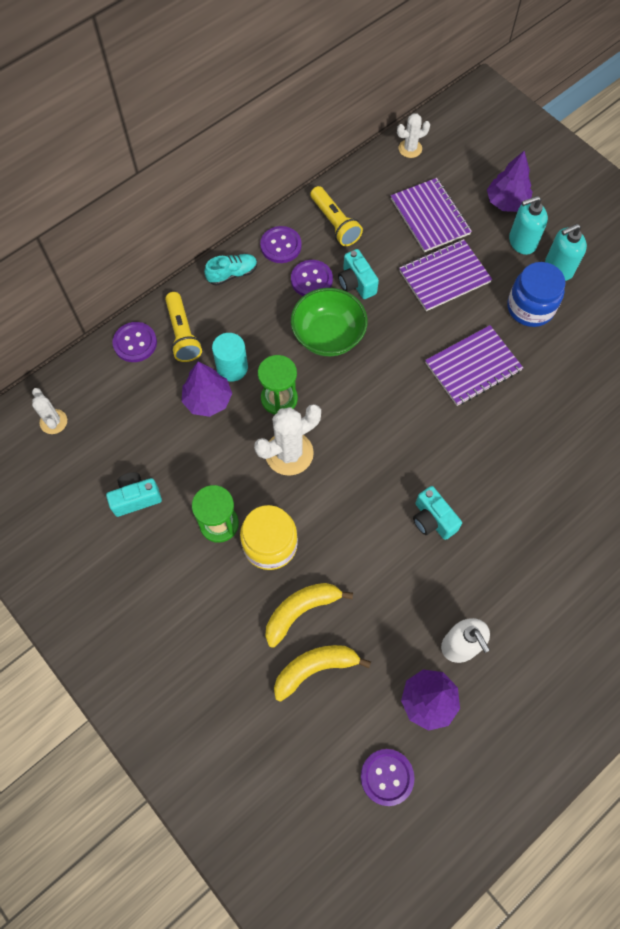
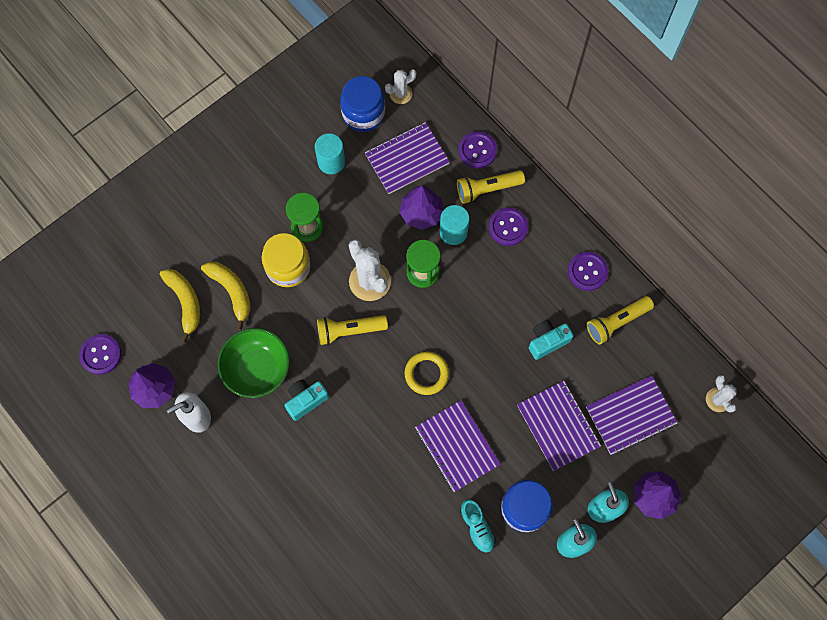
camera: 90 degrees right, 5 degrees up
(75, 463) = (363, 113): none -> blue jar
(136, 498) = (331, 162): turquoise camera -> turquoise cylinder
(139, 415) = (407, 159): none -> purple notebook
(232, 274) = (553, 229): turquoise shoe -> turquoise shoe (477, 527)
(311, 280) = (549, 300): purple button -> purple button (508, 227)
(328, 336) = (488, 315): green bowl -> green bowl (257, 369)
(348, 474) = (349, 330): none -> yellow flashlight
(396, 395) = (426, 374): none -> yellow ring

## YOUR GOAL
Every line in the data above that contains the word "yellow" should be copied.

## EXERCISE RESULT
(348, 474) = (349, 330): none -> yellow flashlight
(396, 395) = (426, 374): none -> yellow ring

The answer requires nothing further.